PROBLEM STATEMENT => Leave out any pictures and transcribe all other data below exactly.

RECORDS FOR PROCESSING =>
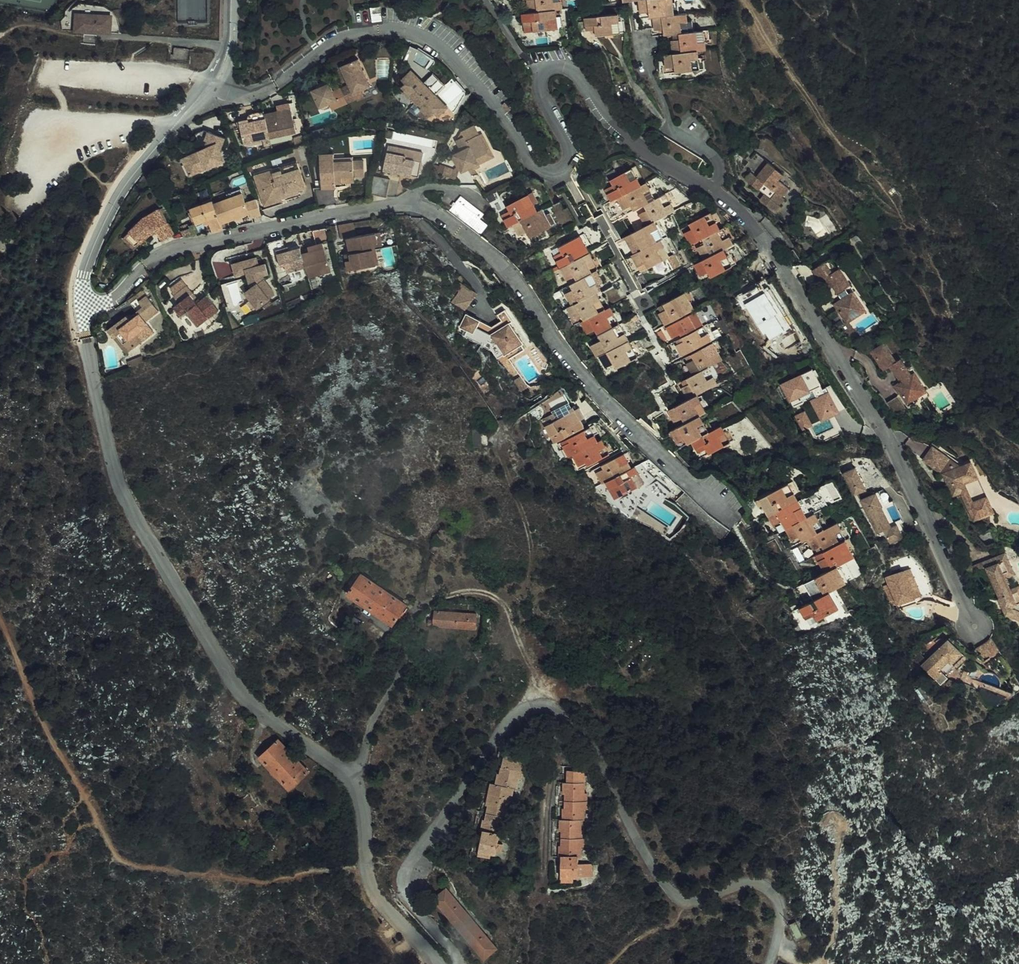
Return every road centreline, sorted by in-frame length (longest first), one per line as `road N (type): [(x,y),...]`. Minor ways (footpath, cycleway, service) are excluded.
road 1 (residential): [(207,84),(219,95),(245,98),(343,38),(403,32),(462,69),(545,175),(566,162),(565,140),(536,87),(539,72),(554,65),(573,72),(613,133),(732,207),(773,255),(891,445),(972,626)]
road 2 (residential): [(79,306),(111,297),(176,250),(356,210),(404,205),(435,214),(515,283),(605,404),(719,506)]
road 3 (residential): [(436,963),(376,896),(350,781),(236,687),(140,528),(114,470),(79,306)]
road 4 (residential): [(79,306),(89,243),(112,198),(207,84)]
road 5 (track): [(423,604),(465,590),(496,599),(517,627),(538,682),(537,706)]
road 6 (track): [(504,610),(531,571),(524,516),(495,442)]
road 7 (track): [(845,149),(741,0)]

ANSWER BOX =>
Return every road centreline, sorted by in-frame length (longest first), one per line as `road N (type): [(x,y),...]`. Minor ways (footpath, cycleway, service) are excluded.
road 1 (residential): [(207,84),(219,95),(245,98),(343,38),(403,32),(462,69),(545,175),(566,162),(565,140),(536,87),(539,72),(554,65),(573,72),(613,133),(732,207),(773,255),(891,445),(972,626)]
road 2 (residential): [(79,306),(111,297),(176,250),(356,210),(404,205),(435,214),(515,283),(605,404),(719,506)]
road 3 (residential): [(436,963),(376,896),(350,781),(236,687),(140,528),(114,470),(79,306)]
road 4 (residential): [(79,306),(89,243),(112,198),(207,84)]
road 5 (track): [(423,604),(465,590),(496,599),(517,627),(538,682),(537,706)]
road 6 (track): [(504,610),(531,571),(524,516),(495,442)]
road 7 (track): [(845,149),(741,0)]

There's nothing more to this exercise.